Print the line where "DRIVER3 pin ENA: GP2 -> GP10" occurs and every line that follows it in the data below, ending with the last line, precisely as written.

Source data:
■ ■ ■ ■

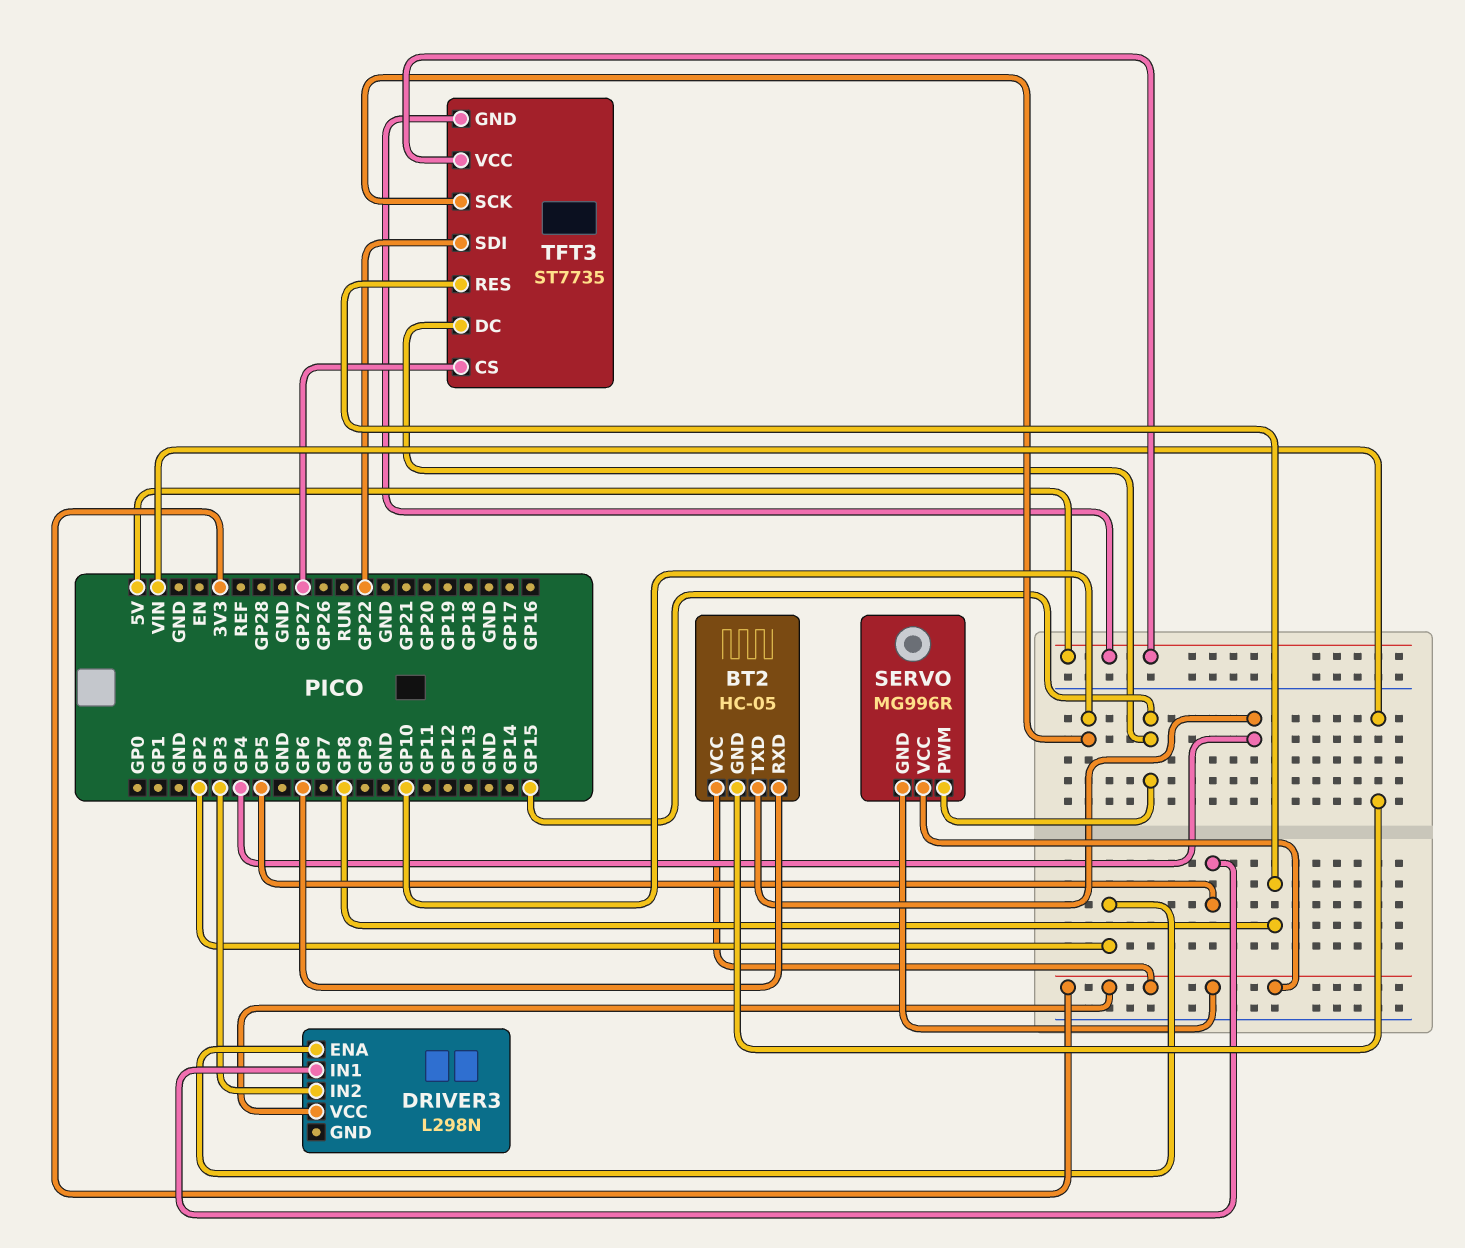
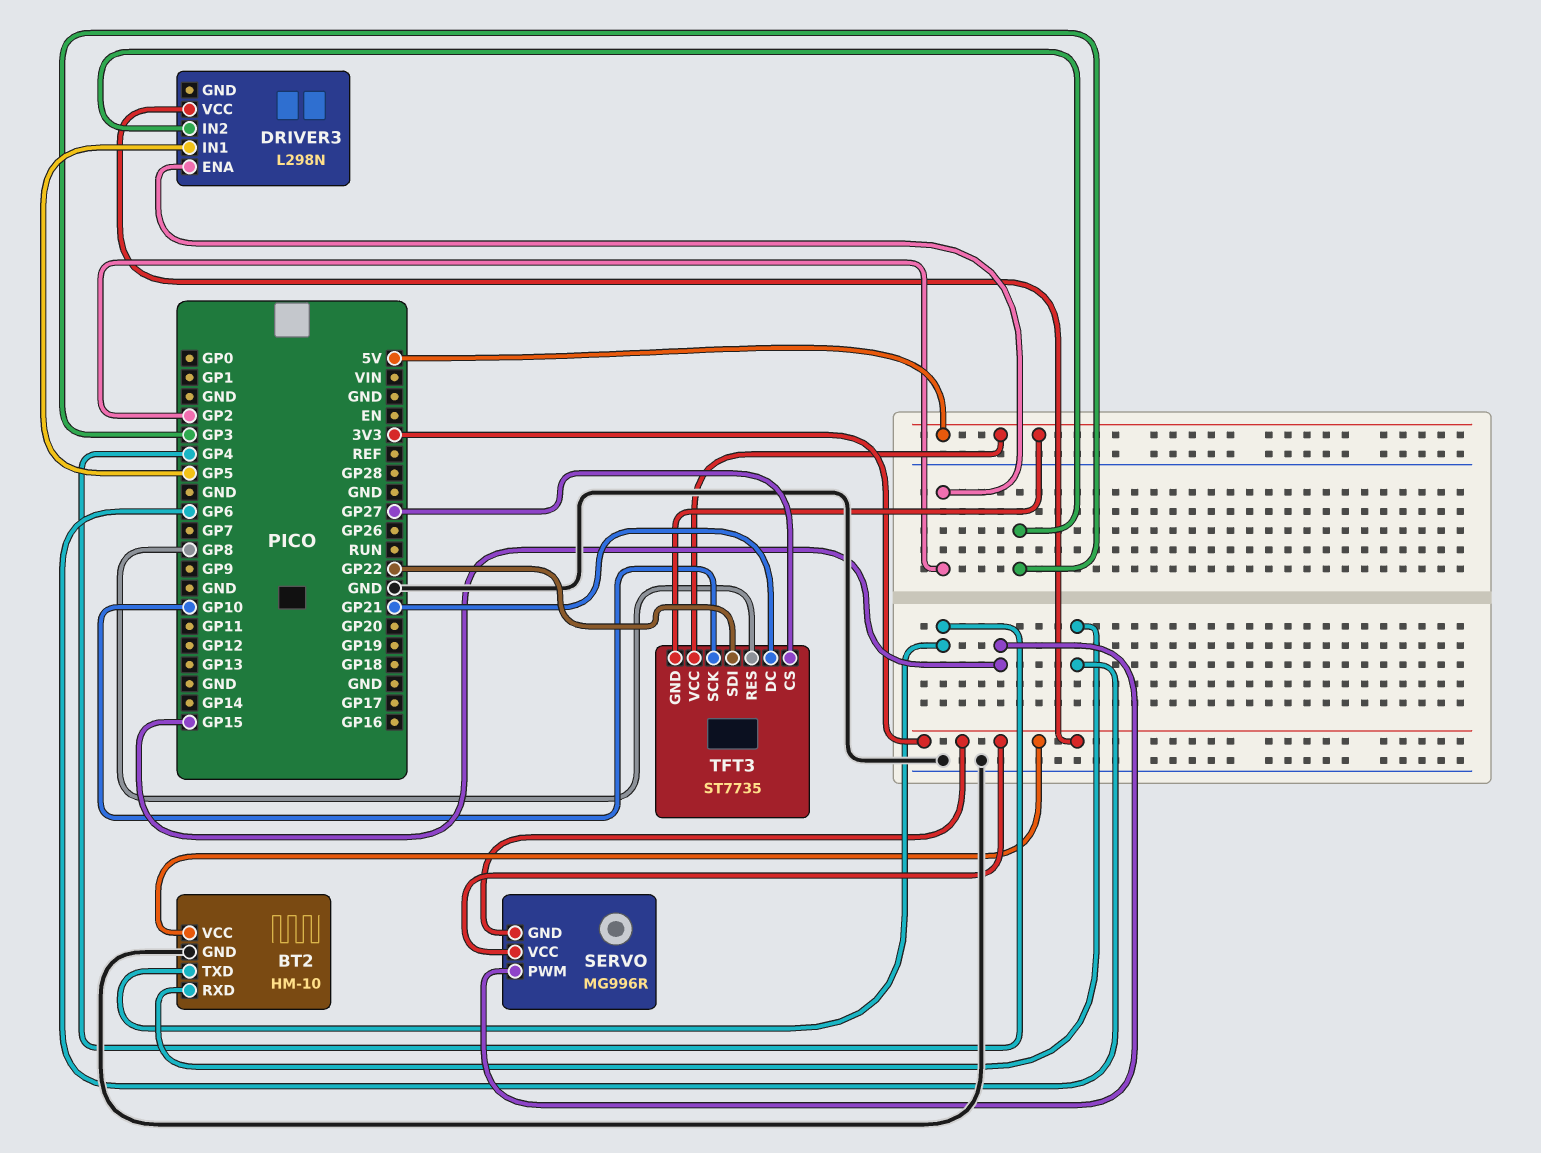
BT2: HC-05 -> HM-10
BT2 pin GND: VIN -> GND
TFT3 pin DC: GP15 -> GP21

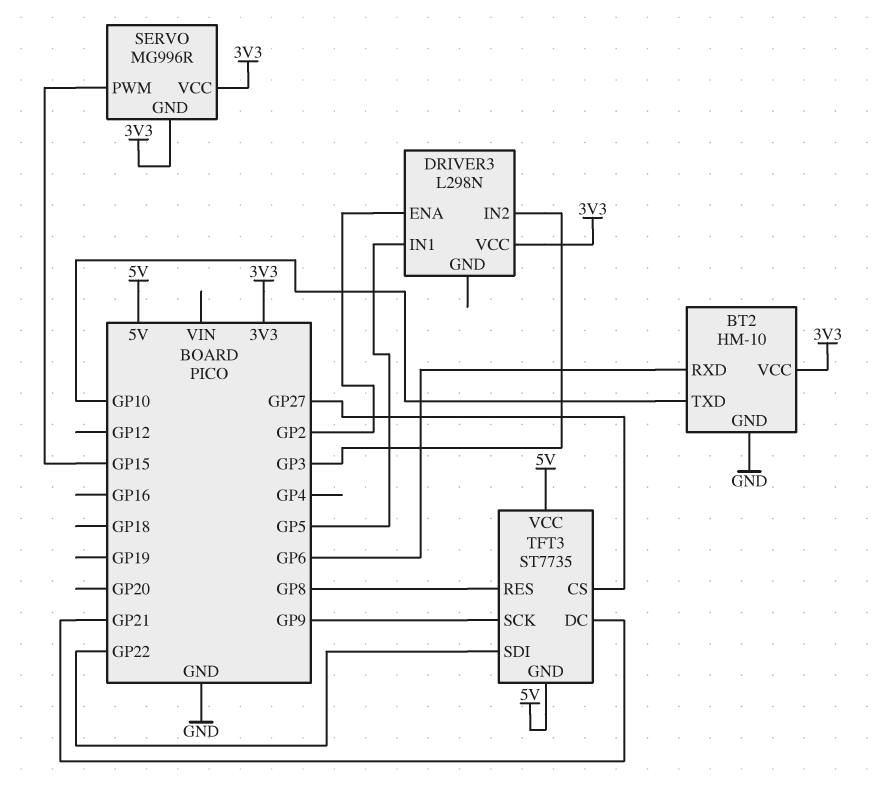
BT2 pin TXD: GP4 -> GP10
TFT3 pin SCK: GP10 -> GP9

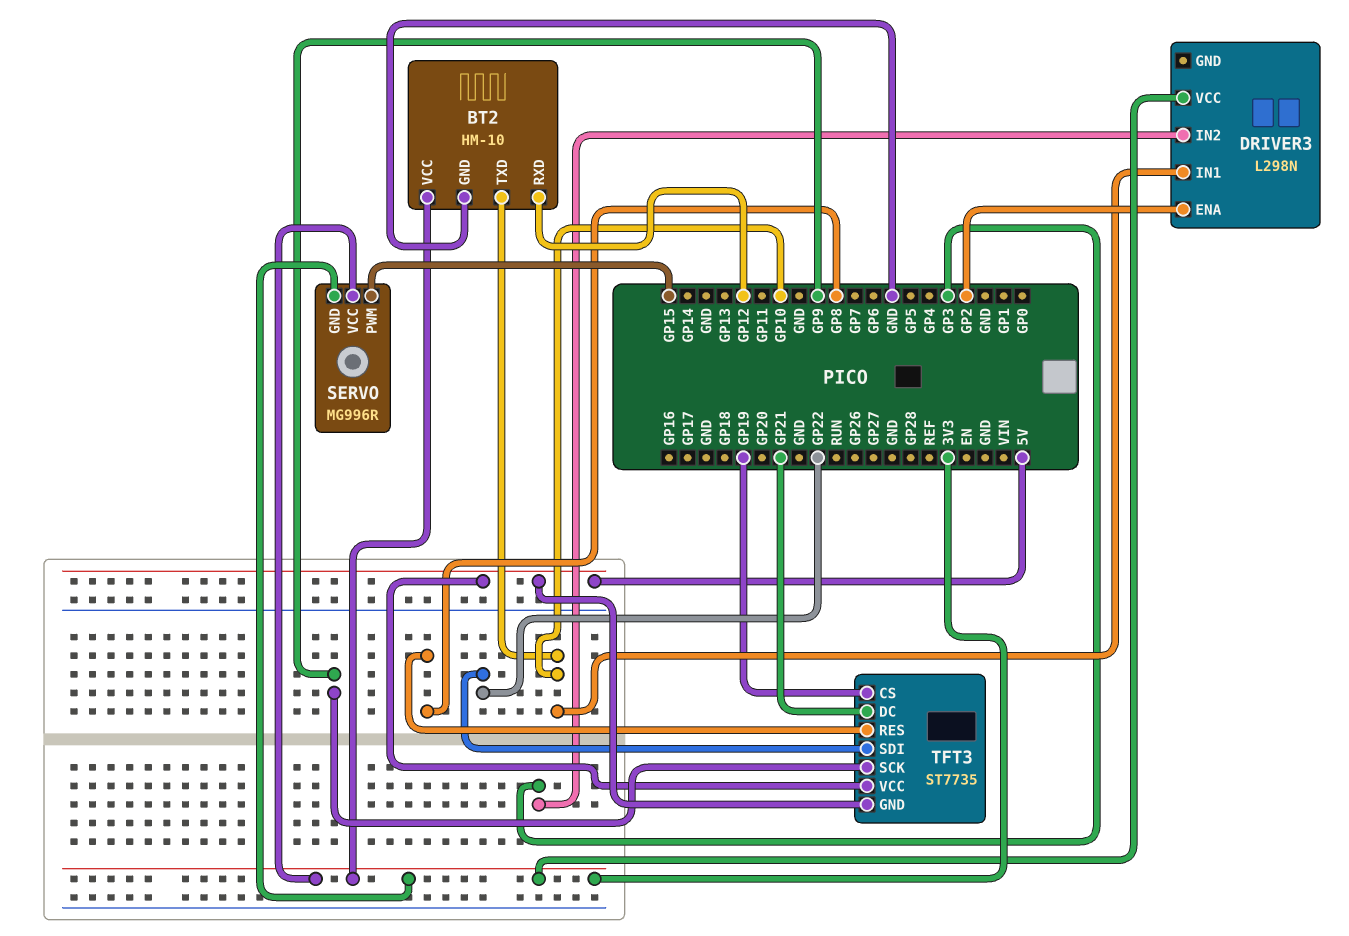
BT2 pin RXD: GP6 -> GP12
DRIVER3 pin IN1: GP5 -> GP10
TFT3 pin CS: GP27 -> GP19

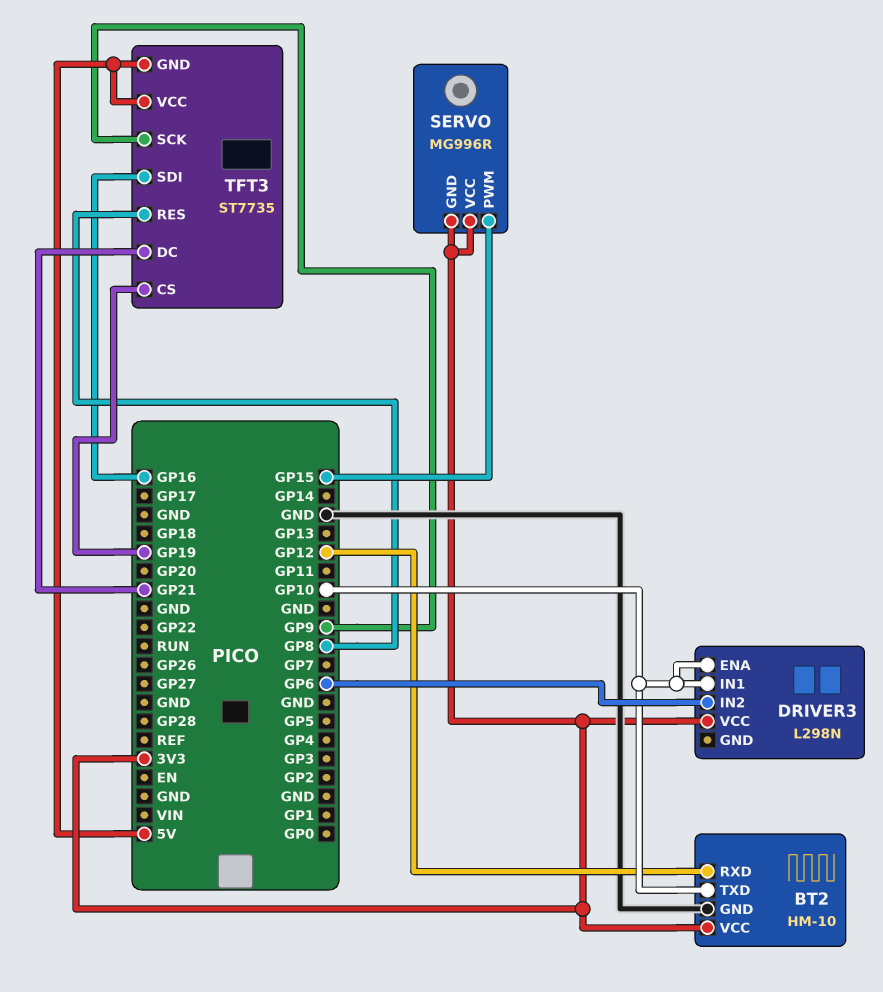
DRIVER3 pin ENA: GP2 -> GP10
DRIVER3 pin IN2: GP3 -> GP6
TFT3 pin SDI: GP22 -> GP16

■ ■ ■ ■

Output of the exercise =
DRIVER3 pin ENA: GP2 -> GP10
DRIVER3 pin IN2: GP3 -> GP6
TFT3 pin SDI: GP22 -> GP16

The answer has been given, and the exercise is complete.